**TASK TO COMPLETE**
Starting at the line that contains "none -> blue plate D3:D6 level 1", repeat each line exactly until the records end, keeping both the first and the last.

**INPUT RECORDS**
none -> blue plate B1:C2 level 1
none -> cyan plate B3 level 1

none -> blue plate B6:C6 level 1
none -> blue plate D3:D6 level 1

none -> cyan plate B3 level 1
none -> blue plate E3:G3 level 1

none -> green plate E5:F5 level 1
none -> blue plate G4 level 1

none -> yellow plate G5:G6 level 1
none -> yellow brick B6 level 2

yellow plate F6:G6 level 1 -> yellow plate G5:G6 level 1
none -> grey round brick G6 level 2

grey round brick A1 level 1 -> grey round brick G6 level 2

**RESULT OF THE TASK**
none -> blue plate D3:D6 level 1

none -> cyan plate B3 level 1
none -> blue plate E3:G3 level 1

none -> green plate E5:F5 level 1
none -> blue plate G4 level 1

none -> yellow plate G5:G6 level 1
none -> yellow brick B6 level 2

yellow plate F6:G6 level 1 -> yellow plate G5:G6 level 1
none -> grey round brick G6 level 2

grey round brick A1 level 1 -> grey round brick G6 level 2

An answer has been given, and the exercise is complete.